WORK INSTRUCTION: What do the lines from the one containing "RELAY1 pin IN1: none -> 10" through the end of the entries say? Quote them exactly, and only them.

Modification records
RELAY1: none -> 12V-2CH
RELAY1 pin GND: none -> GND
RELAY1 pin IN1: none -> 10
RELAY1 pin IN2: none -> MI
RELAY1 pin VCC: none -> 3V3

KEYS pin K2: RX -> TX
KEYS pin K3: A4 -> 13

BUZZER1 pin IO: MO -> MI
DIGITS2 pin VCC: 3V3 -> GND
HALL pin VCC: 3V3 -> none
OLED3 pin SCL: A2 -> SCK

SOLUTION TO THE EXERCISE:
RELAY1 pin IN1: none -> 10
RELAY1 pin IN2: none -> MI
RELAY1 pin VCC: none -> 3V3

KEYS pin K2: RX -> TX
KEYS pin K3: A4 -> 13

BUZZER1 pin IO: MO -> MI
DIGITS2 pin VCC: 3V3 -> GND
HALL pin VCC: 3V3 -> none
OLED3 pin SCL: A2 -> SCK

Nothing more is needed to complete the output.